*TASK OBJECTIVE*: Could you retype all of the records exactly, leaving out every picture?

*INPUT RECORDS*:
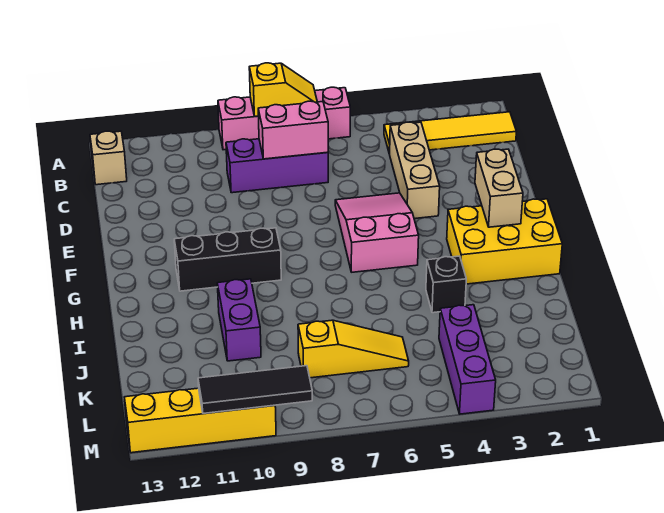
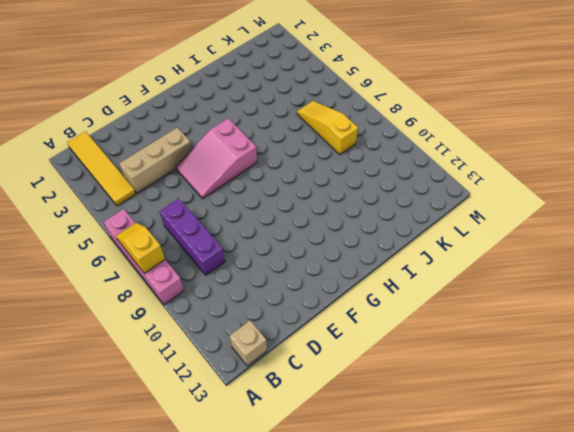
none -> yellow brick G1:H3 level 1
none -> black brick G9:G11 level 1
none -> black brick I4 level 1

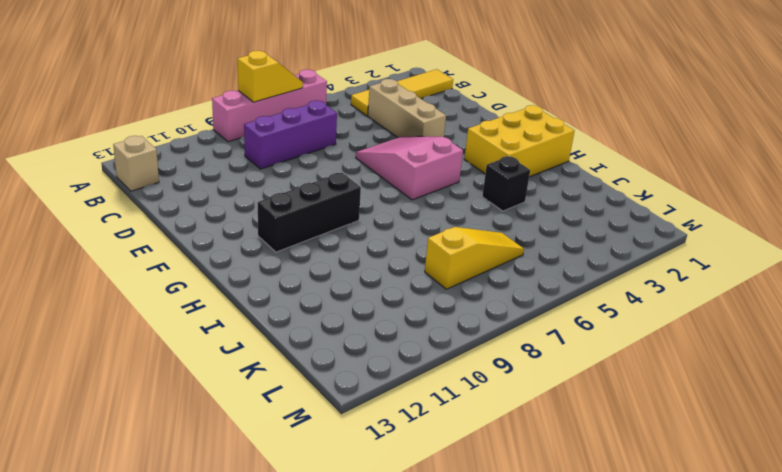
none -> purple brick I10:J10 level 1
none -> purple brick K4:M4 level 1
none -> yellow brick M10:M13 level 1

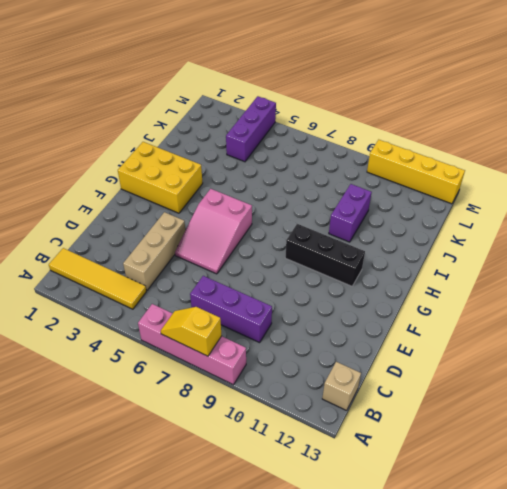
none -> black brick I4 level 1
none -> yellow slope K6:K8 level 1 top 8
none -> pink brick C7:C8 level 2

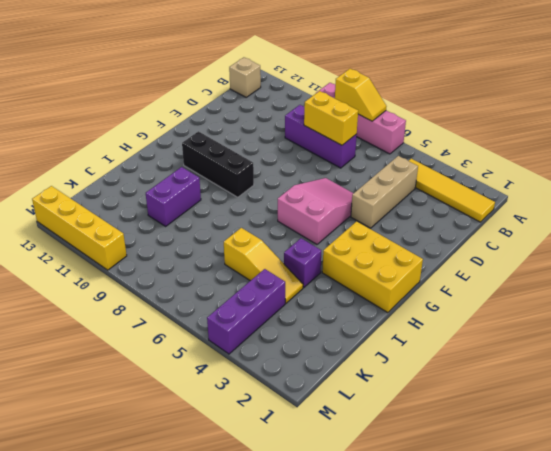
yellow brick C7:C8 level 2 -> pink brick C7:C8 level 2
purple brick I4 level 1 -> black brick I4 level 1
yellow slope J4:J6 level 1 top 6 -> yellow slope K6:K8 level 1 top 8
none -> tan brick F2:G2 level 2
none -> black tile M9:M11 level 2

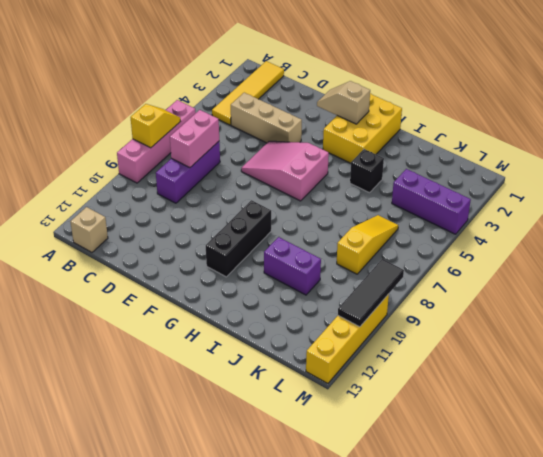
tan slope F2:G2 level 2 top G -> tan brick F2:G2 level 2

*WRITTEN SOLUTION*:
none -> yellow brick G1:H3 level 1
none -> black brick G9:G11 level 1
none -> black brick I4 level 1

none -> purple brick I10:J10 level 1
none -> purple brick K4:M4 level 1
none -> yellow brick M10:M13 level 1

none -> black brick I4 level 1
none -> yellow slope K6:K8 level 1 top 8
none -> pink brick C7:C8 level 2

yellow brick C7:C8 level 2 -> pink brick C7:C8 level 2
purple brick I4 level 1 -> black brick I4 level 1
yellow slope J4:J6 level 1 top 6 -> yellow slope K6:K8 level 1 top 8
none -> tan brick F2:G2 level 2
none -> black tile M9:M11 level 2

tan slope F2:G2 level 2 top G -> tan brick F2:G2 level 2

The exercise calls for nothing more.